→ DESCRIPTION OF THE TASK
For the listing that follows, give again exactly the lines from the one with "(458, 437) = (653, 333): turquoise" to the one with "(602, 368) = (777, 270): white", including both.

→ RECORDED DATA
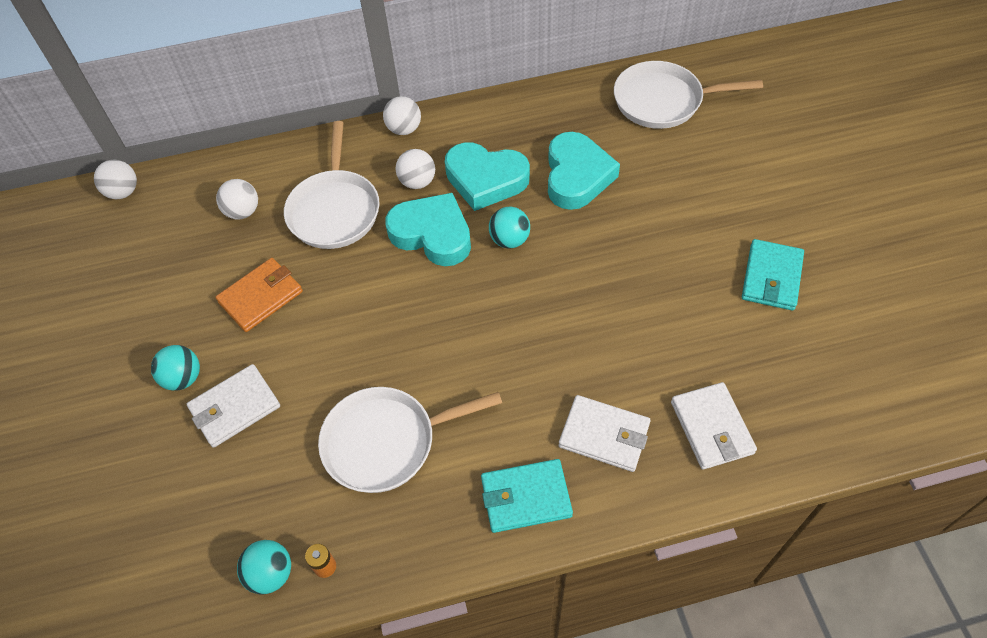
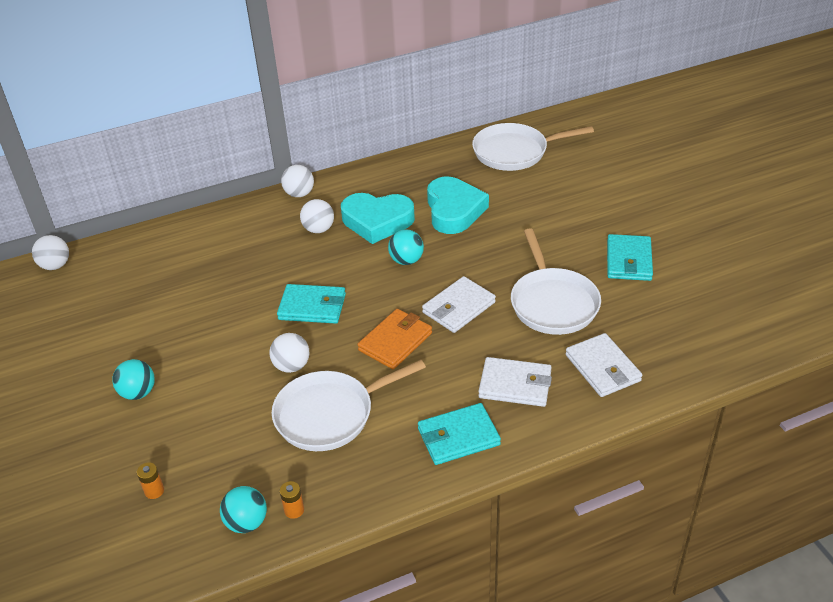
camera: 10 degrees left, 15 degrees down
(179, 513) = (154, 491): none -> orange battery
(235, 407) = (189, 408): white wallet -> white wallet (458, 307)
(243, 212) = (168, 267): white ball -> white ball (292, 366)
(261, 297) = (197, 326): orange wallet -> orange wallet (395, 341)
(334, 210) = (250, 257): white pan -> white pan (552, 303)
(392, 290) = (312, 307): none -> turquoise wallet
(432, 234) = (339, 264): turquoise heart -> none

--

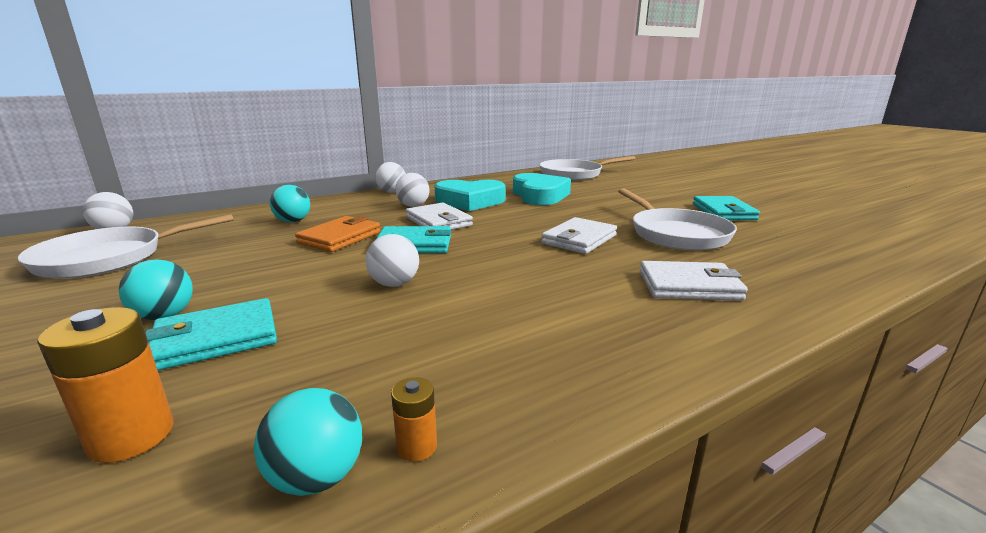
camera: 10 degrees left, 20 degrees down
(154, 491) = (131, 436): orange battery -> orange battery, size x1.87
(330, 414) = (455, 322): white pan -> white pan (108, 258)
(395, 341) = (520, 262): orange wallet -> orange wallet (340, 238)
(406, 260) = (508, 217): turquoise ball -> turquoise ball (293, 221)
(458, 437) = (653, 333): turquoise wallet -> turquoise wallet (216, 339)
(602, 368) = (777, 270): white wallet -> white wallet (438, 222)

→ REPLY
(458, 437) = (653, 333): turquoise wallet -> turquoise wallet (216, 339)
(602, 368) = (777, 270): white wallet -> white wallet (438, 222)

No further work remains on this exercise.